▶ What is being asked: From the entries that follow, reproduce exactly and only the lines from the line with "white house: 2 -> 1" to the line with "yellow robot: 4 -> 1", endpoints included.

BEGIN Input

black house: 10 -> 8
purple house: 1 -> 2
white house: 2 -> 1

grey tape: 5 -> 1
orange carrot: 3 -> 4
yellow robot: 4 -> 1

END Input
BEGIN Input

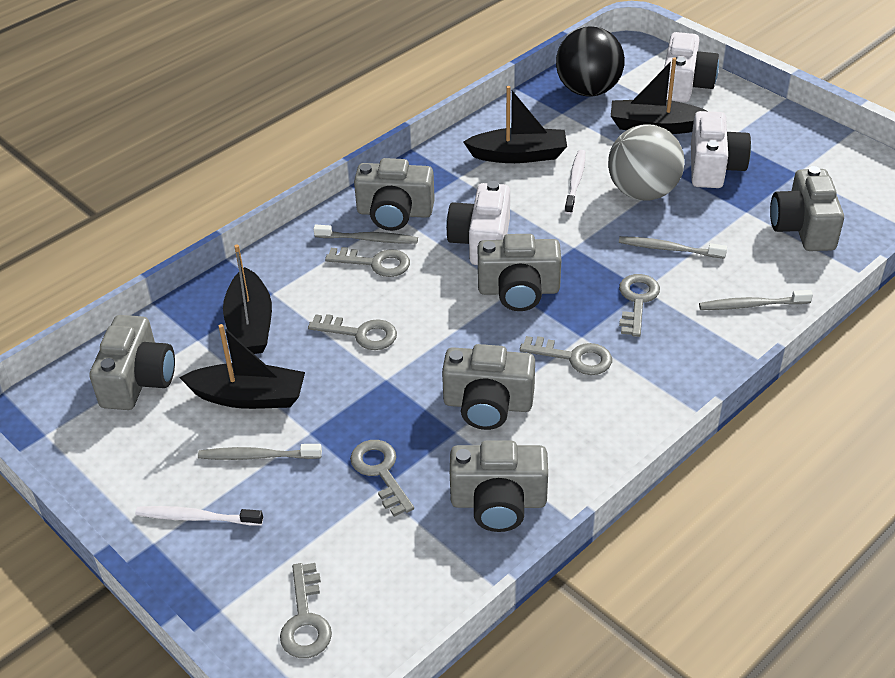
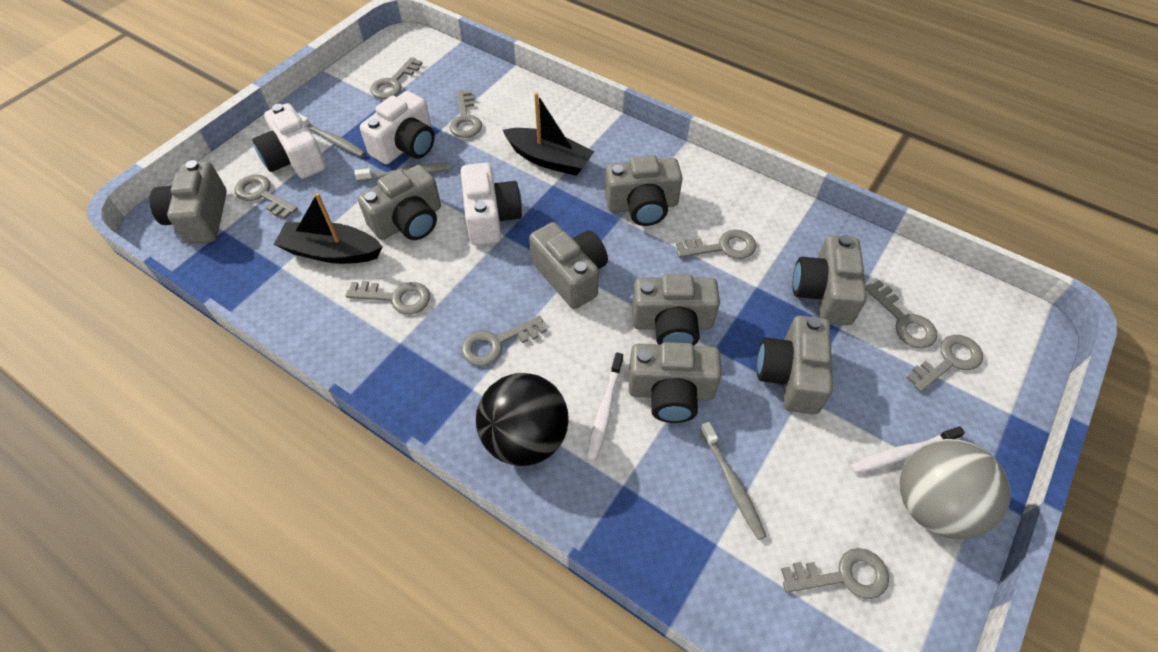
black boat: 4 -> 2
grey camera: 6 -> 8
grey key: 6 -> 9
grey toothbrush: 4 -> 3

END Input

▶ Expected answer:
white house: 2 -> 1

grey tape: 5 -> 1
orange carrot: 3 -> 4
yellow robot: 4 -> 1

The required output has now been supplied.